**Work required:**
Look through the data below and return each line where "rojo" appears.

* * * *

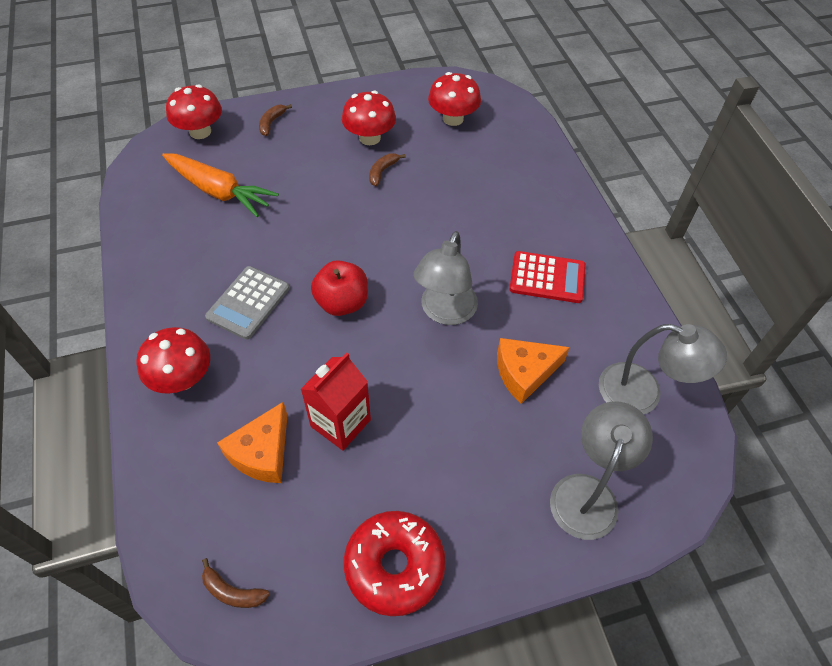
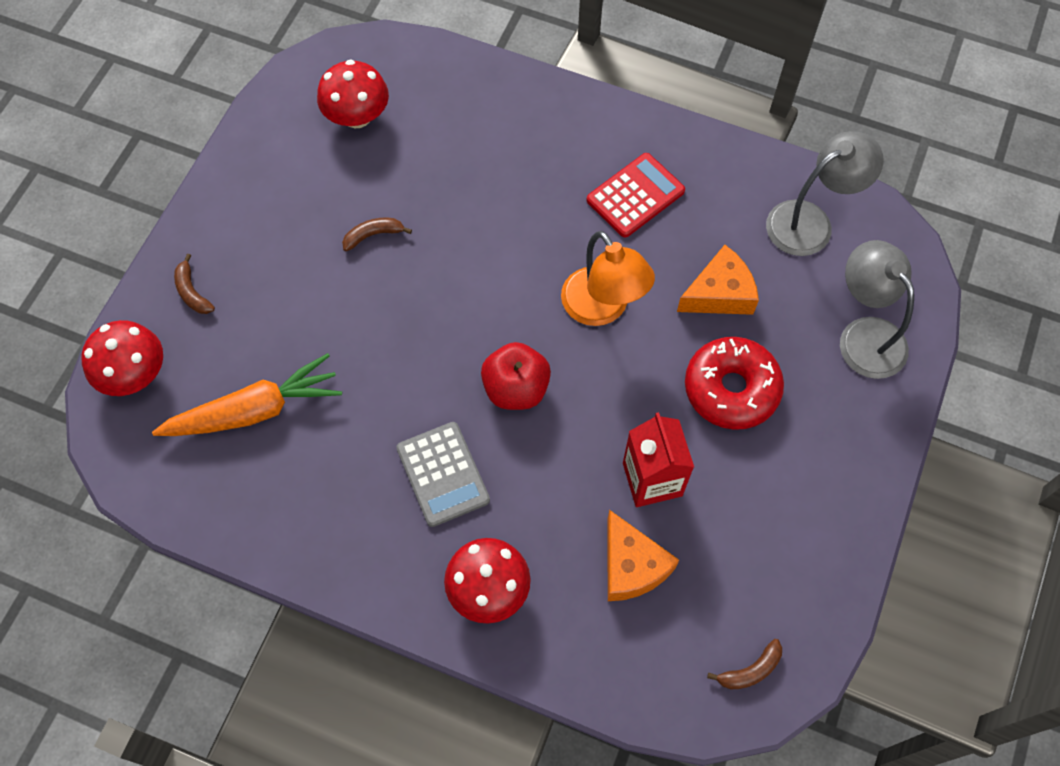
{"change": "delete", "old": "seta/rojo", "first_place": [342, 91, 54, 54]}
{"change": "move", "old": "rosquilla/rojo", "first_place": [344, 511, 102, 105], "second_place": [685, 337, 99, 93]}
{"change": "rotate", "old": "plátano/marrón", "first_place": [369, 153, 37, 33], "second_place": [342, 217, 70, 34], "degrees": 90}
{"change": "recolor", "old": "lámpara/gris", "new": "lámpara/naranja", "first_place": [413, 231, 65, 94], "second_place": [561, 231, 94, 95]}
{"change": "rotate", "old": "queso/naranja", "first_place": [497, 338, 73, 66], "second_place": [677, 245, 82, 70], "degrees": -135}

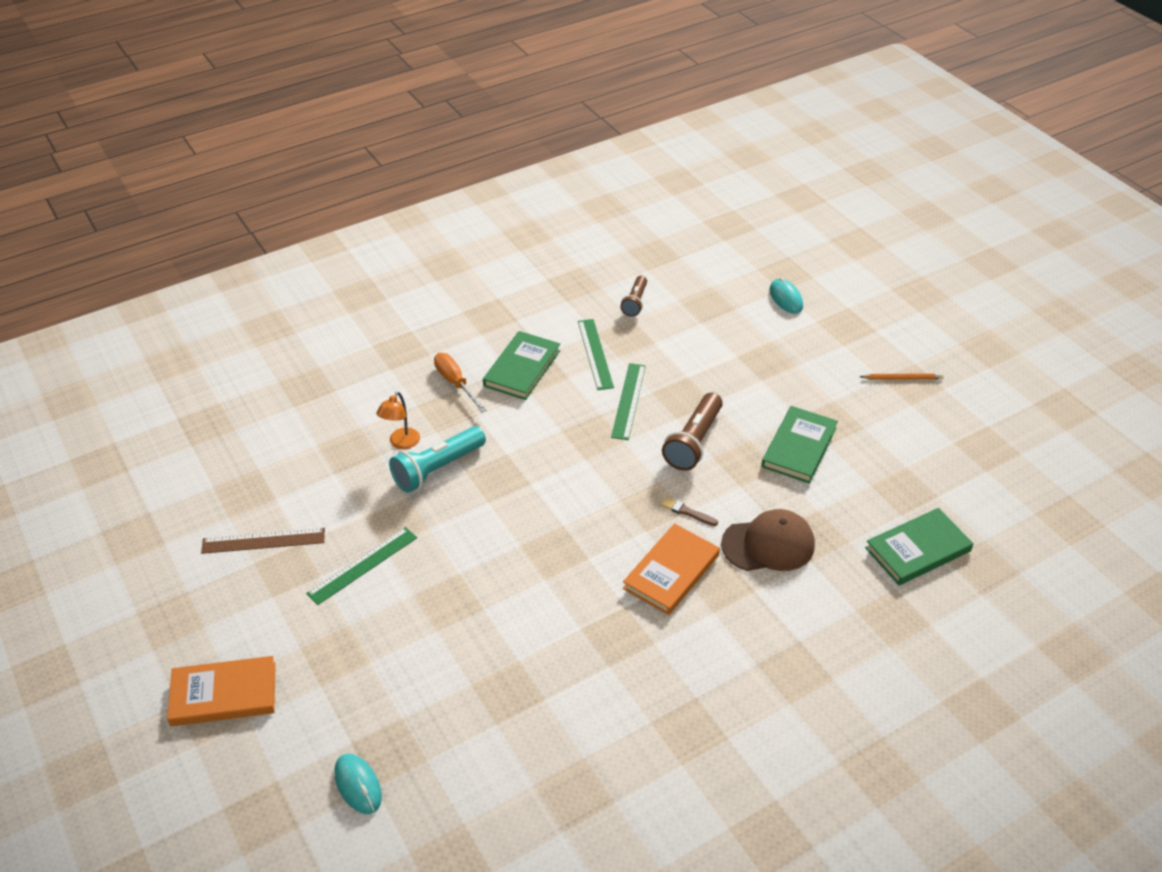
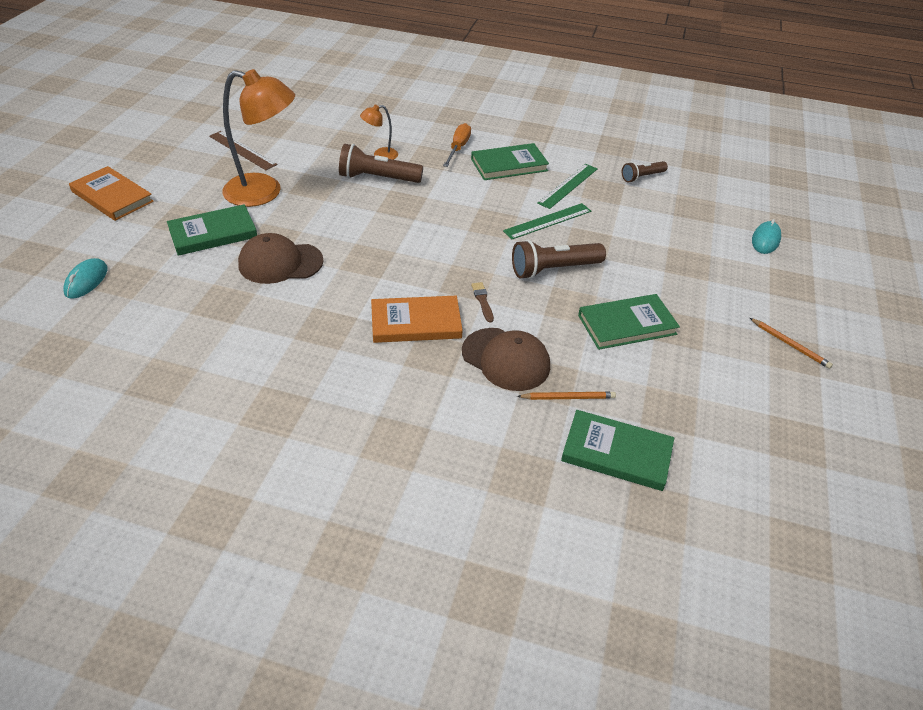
{"change": "replace", "old": "regla/verde", "new": "lámpara/naranja", "first_place": [306, 527, 111, 78], "second_place": [222, 69, 73, 138]}
{"change": "recolor", "old": "lámpara de mano/turquesa", "new": "lámpara de mano/marrón", "first_place": [389, 426, 97, 67], "second_place": [339, 144, 84, 39]}
{"change": "insert", "new": "libro/verde", "second_place": [167, 204, 90, 52]}
{"change": "insert", "new": "gorra/marrón", "second_place": [238, 233, 86, 51]}
{"change": "insert", "new": "lápiz/naranja", "second_place": [517, 392, 99, 8]}

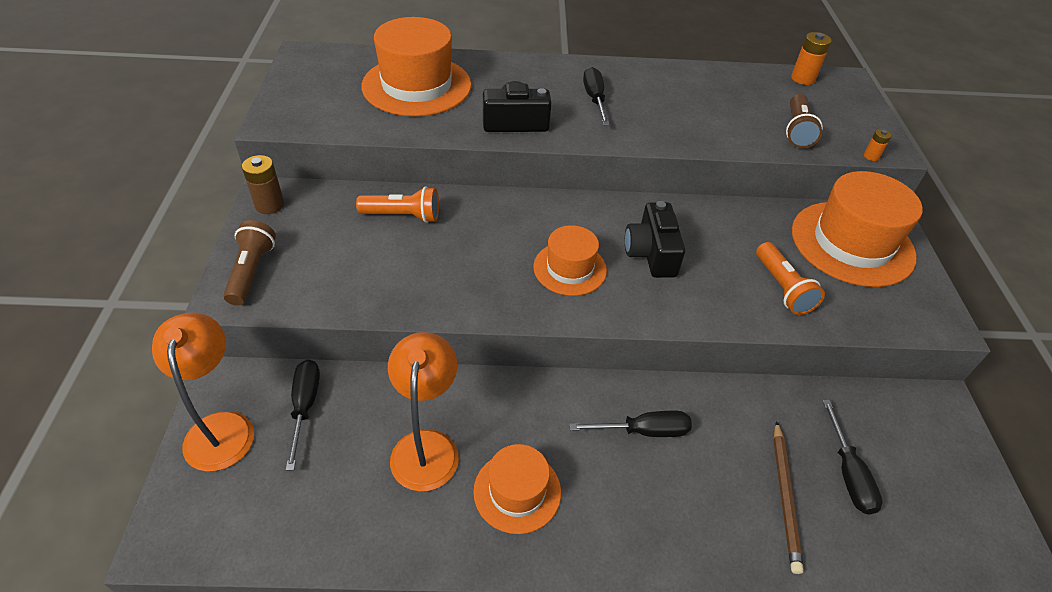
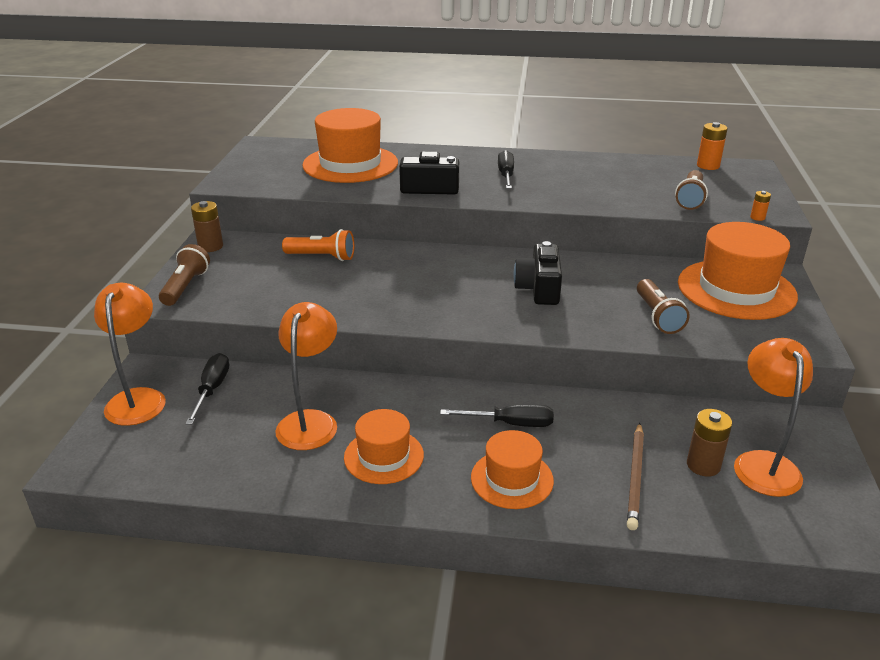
{"change": "move", "old": "sombrero/naranja", "first_place": [533, 225, 74, 71], "second_place": [471, 430, 83, 79]}
{"change": "recolor", "old": "lámpara de mano/naranja", "new": "lámpara de mano/marrón", "first_place": [756, 242, 69, 73], "second_place": [637, 279, 53, 55]}
{"change": "replace", "old": "destornillador/negro", "new": "pila/marrón", "first_place": [822, 400, 61, 115], "second_place": [687, 409, 45, 68]}
{"change": "insert", "new": "lámpara/naranja", "second_place": [734, 338, 79, 159]}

* * * *

**Task response:**
{"change": "delete", "old": "seta/rojo", "first_place": [342, 91, 54, 54]}
{"change": "move", "old": "rosquilla/rojo", "first_place": [344, 511, 102, 105], "second_place": [685, 337, 99, 93]}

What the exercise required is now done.